### [The problem]
Extract from the entries below, exactly as given, only the lines from the line containing "C2: 3.3uF (plus" to the line containing "R7: 430 (n5, n10) -> 430 (n5, n12)", both lines included.

### [Input material]
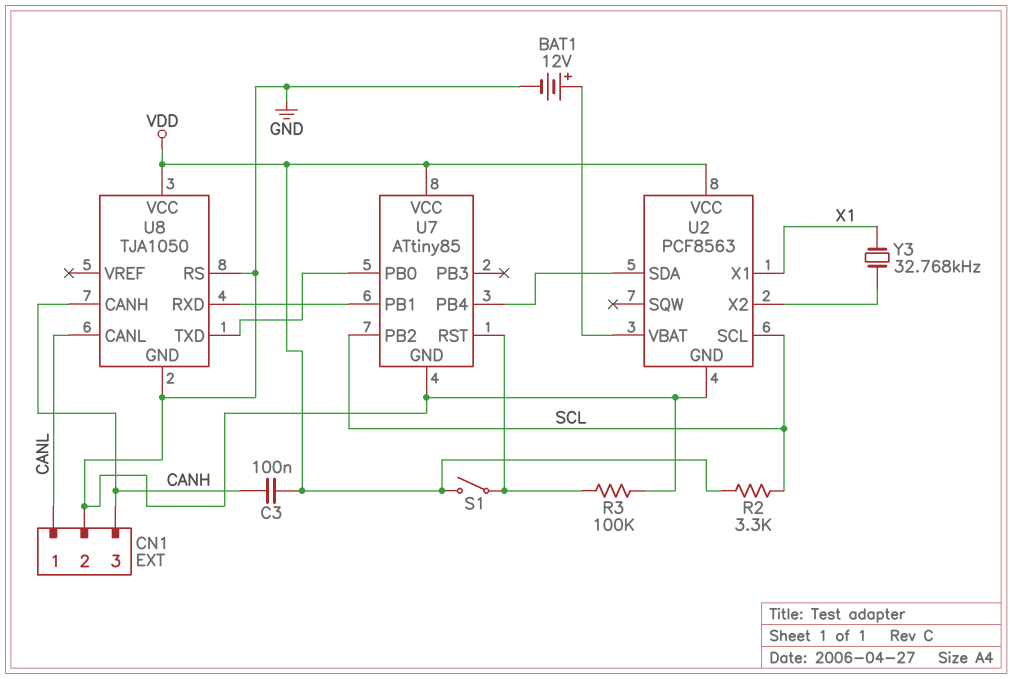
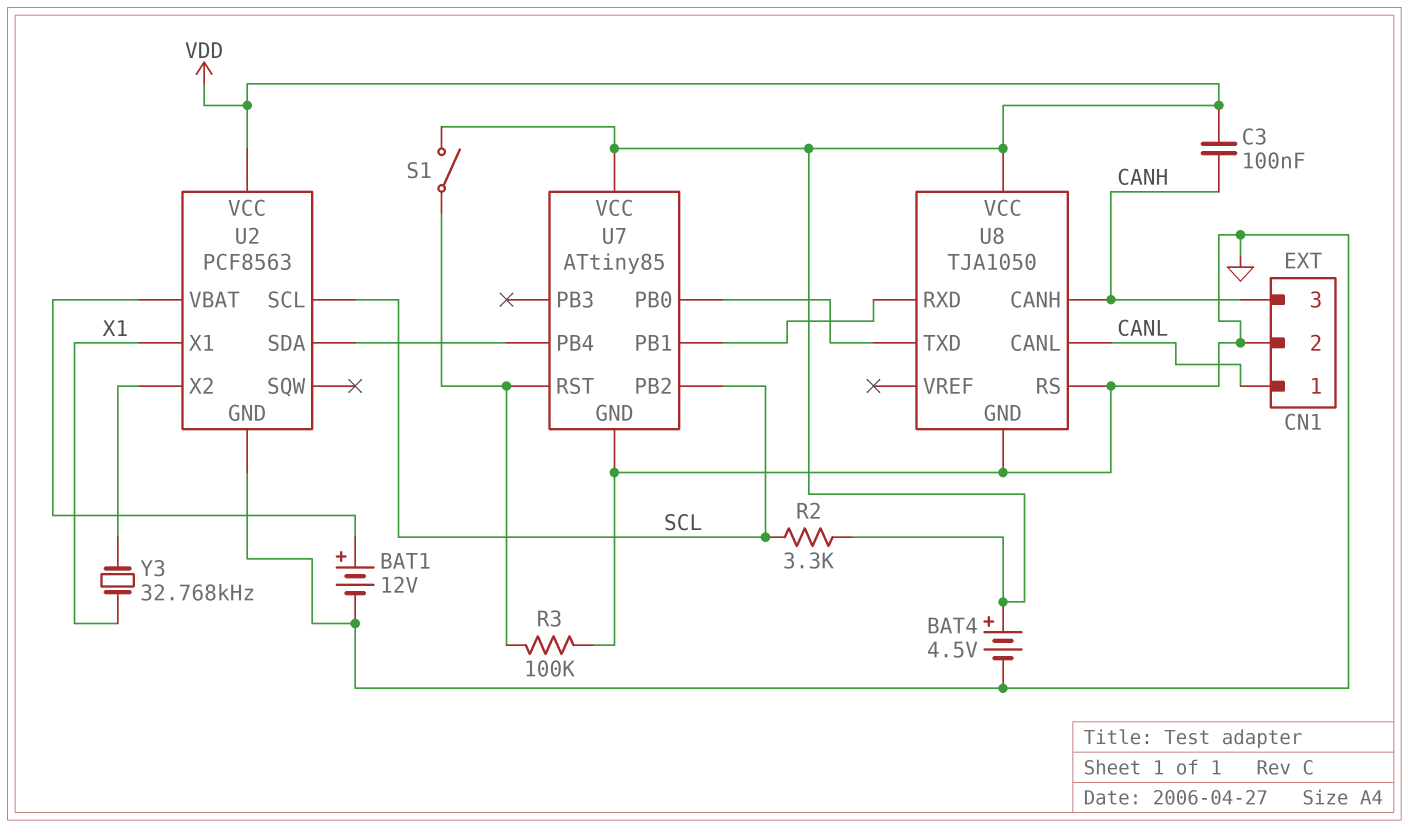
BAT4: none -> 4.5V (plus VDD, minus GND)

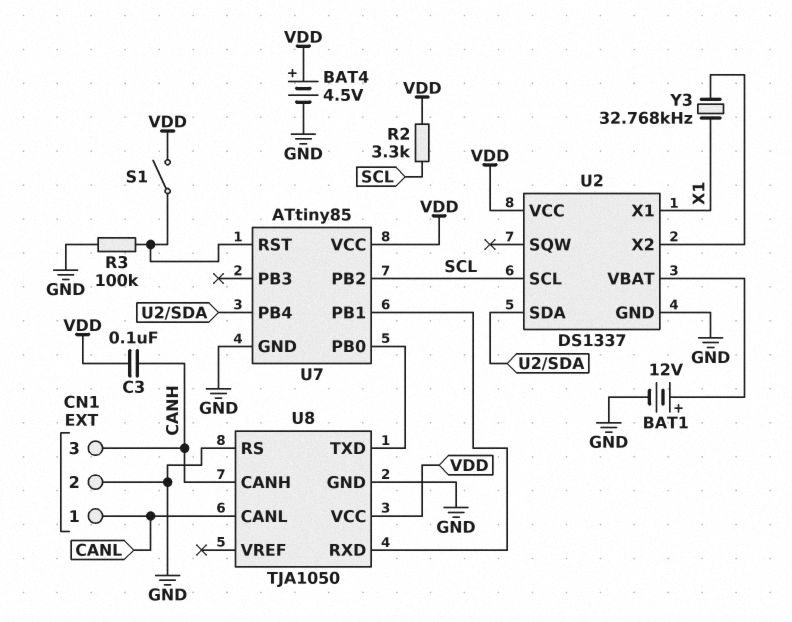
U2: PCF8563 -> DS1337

==

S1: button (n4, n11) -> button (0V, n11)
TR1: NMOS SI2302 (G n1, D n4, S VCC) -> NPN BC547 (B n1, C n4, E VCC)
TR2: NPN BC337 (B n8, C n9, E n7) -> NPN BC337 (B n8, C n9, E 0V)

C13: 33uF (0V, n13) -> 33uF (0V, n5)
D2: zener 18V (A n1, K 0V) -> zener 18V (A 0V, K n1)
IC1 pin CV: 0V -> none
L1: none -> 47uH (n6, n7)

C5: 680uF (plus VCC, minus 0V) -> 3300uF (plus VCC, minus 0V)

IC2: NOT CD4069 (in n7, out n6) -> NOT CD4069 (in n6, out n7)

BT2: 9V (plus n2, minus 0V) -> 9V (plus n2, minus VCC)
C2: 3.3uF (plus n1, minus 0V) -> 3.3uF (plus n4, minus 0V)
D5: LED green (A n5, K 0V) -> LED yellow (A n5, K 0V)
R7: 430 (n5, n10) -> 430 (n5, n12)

* * *

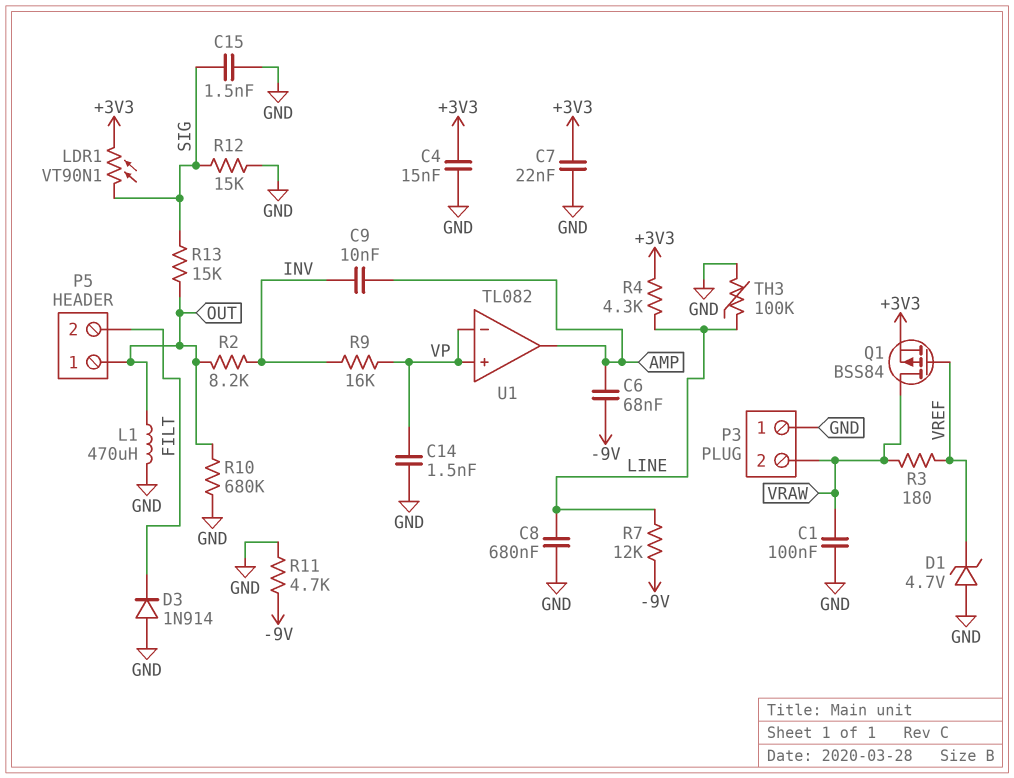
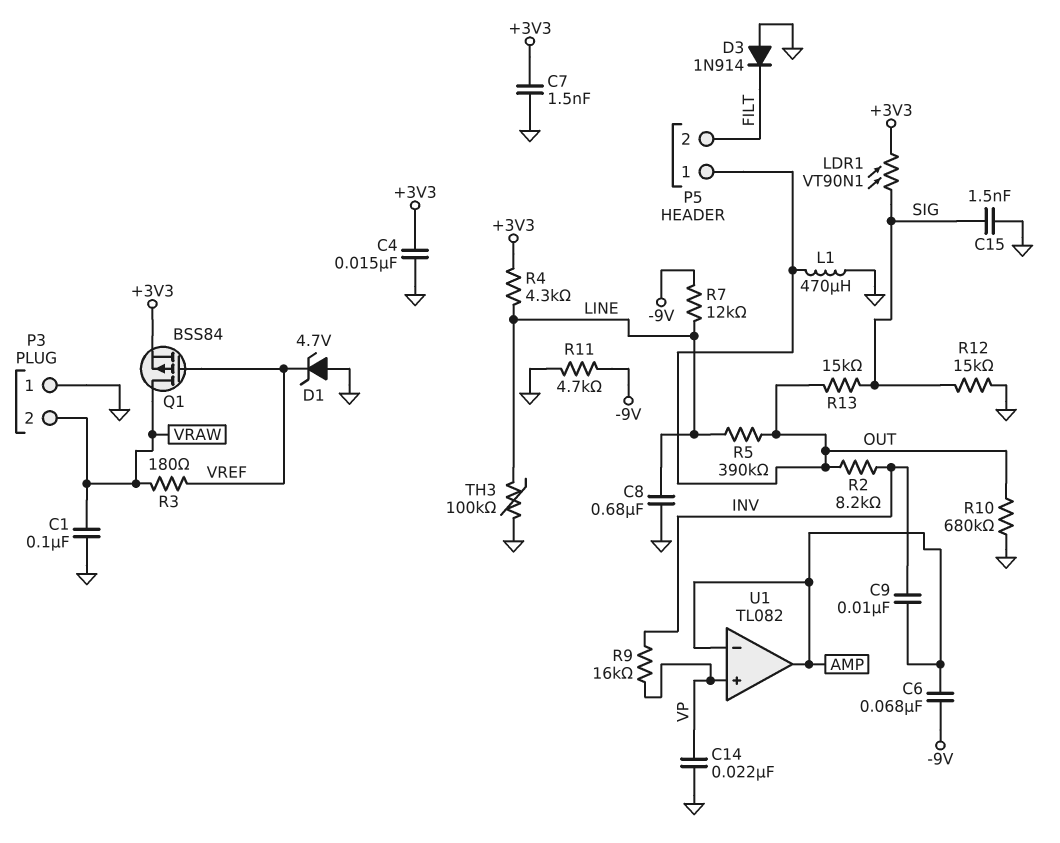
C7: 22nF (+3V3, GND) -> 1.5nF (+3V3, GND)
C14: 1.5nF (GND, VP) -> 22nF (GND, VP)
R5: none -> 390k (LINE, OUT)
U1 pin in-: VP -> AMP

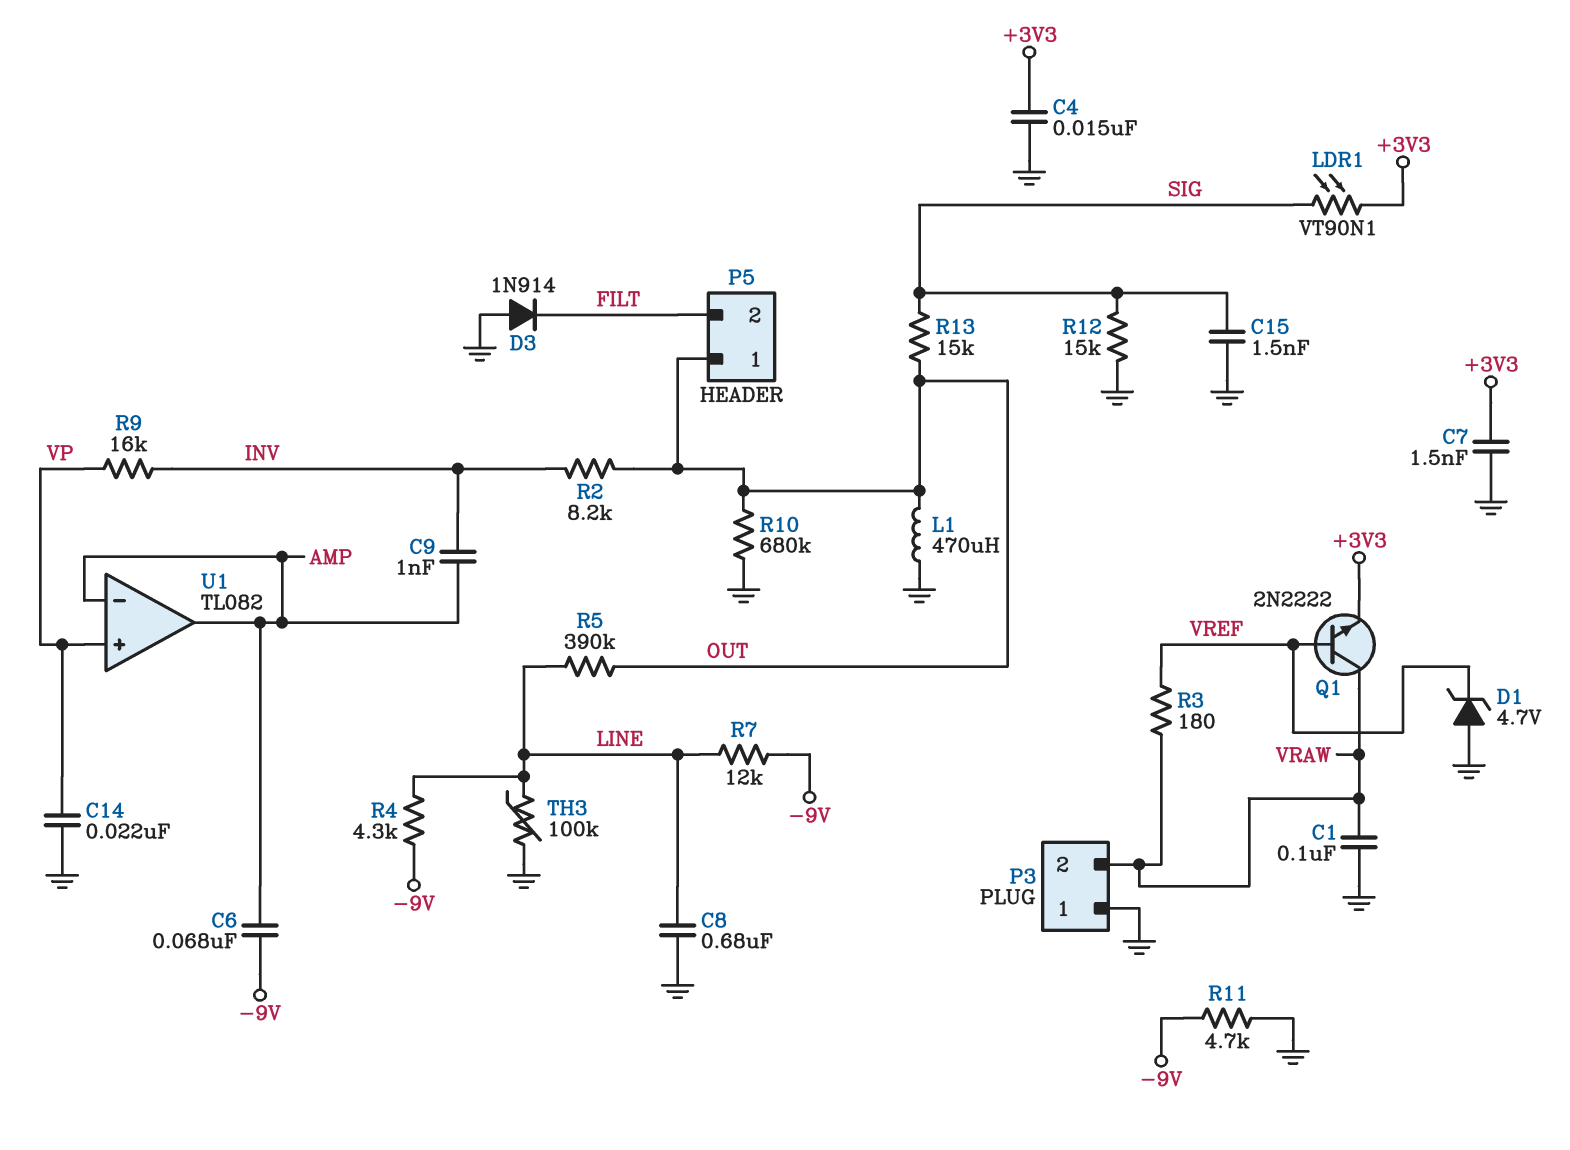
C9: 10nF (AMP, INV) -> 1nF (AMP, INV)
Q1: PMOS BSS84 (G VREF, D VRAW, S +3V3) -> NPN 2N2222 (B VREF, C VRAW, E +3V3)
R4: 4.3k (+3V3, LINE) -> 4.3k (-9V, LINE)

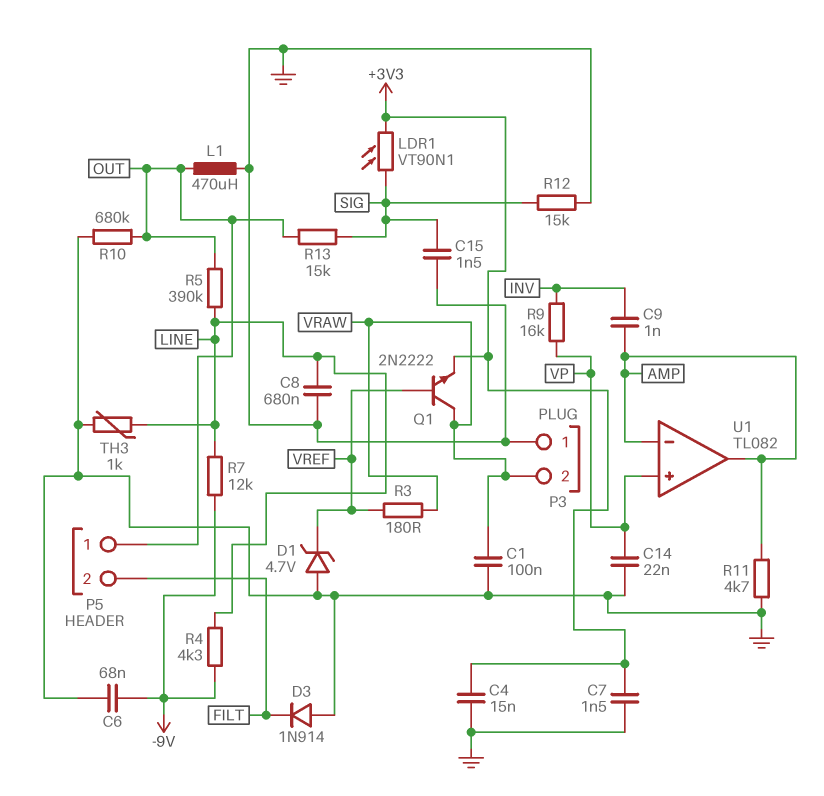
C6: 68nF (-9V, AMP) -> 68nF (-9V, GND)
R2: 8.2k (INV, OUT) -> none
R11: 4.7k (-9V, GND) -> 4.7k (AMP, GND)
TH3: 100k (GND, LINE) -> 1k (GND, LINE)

### [Solution to this problem]
C2: 3.3uF (plus n1, minus 0V) -> 3.3uF (plus n4, minus 0V)
D5: LED green (A n5, K 0V) -> LED yellow (A n5, K 0V)
R7: 430 (n5, n10) -> 430 (n5, n12)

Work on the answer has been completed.